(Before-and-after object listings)
*** Block opens ***

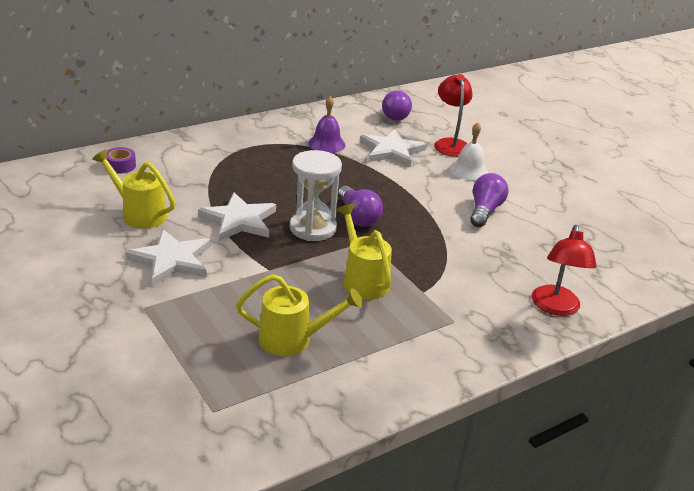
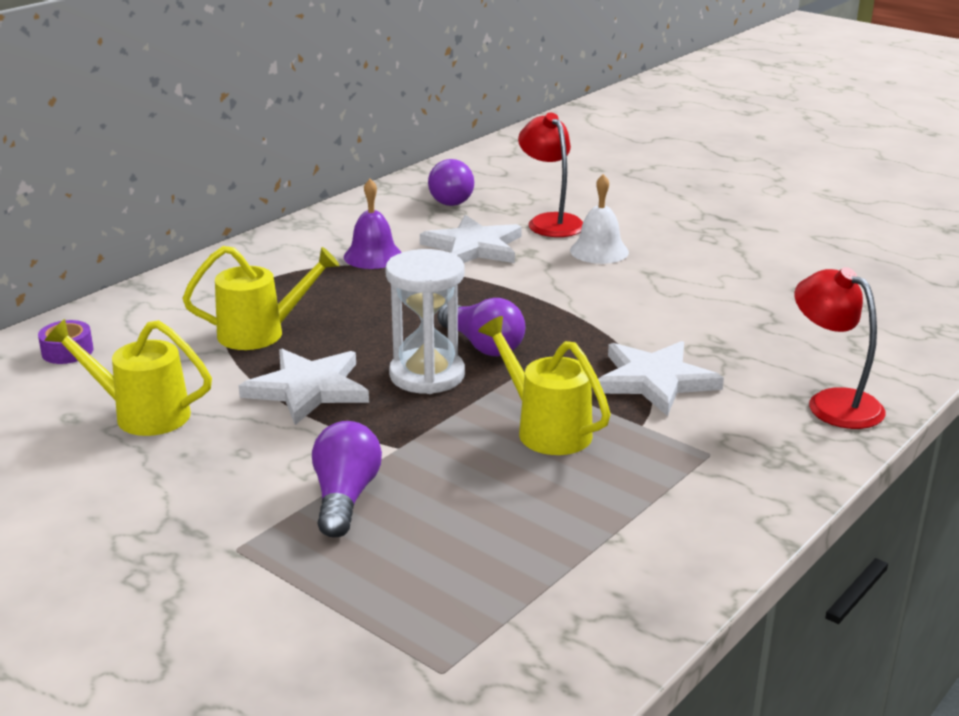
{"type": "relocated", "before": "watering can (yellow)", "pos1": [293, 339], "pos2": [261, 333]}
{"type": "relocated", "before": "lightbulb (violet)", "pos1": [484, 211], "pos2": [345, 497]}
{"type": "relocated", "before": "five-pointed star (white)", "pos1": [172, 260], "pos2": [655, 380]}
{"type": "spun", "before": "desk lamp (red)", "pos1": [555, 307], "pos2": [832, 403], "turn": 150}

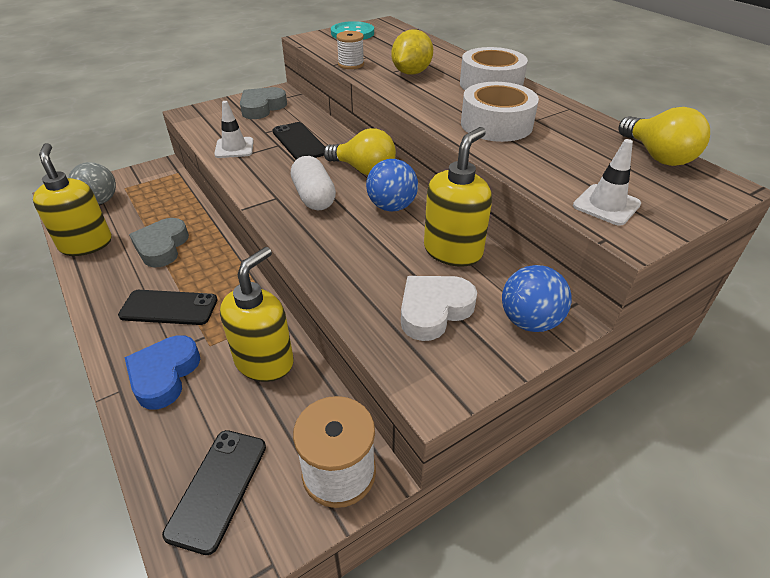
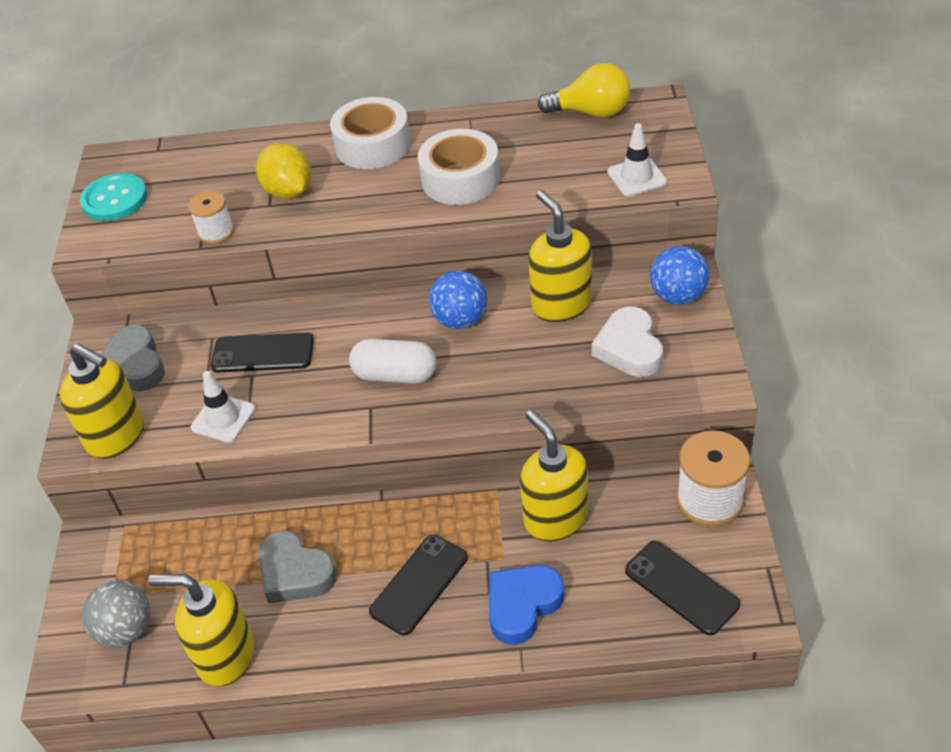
{"type": "appeared", "after": "soap dispenser (yellow)", "pos2": [116, 436]}
{"type": "spun", "before": "heart shape (cobalt)", "pos1": [164, 375], "pos2": [522, 605], "turn": 90}
{"type": "missing", "before": "lightbulb (yellow)", "pos1": [364, 170]}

*** Block closes ***

_EXERCISE_:
Read through the data above. Report each line that has the word "relocated".

_EXERCISE RESULT_:
{"type": "relocated", "before": "watering can (yellow)", "pos1": [293, 339], "pos2": [261, 333]}
{"type": "relocated", "before": "lightbulb (violet)", "pos1": [484, 211], "pos2": [345, 497]}
{"type": "relocated", "before": "five-pointed star (white)", "pos1": [172, 260], "pos2": [655, 380]}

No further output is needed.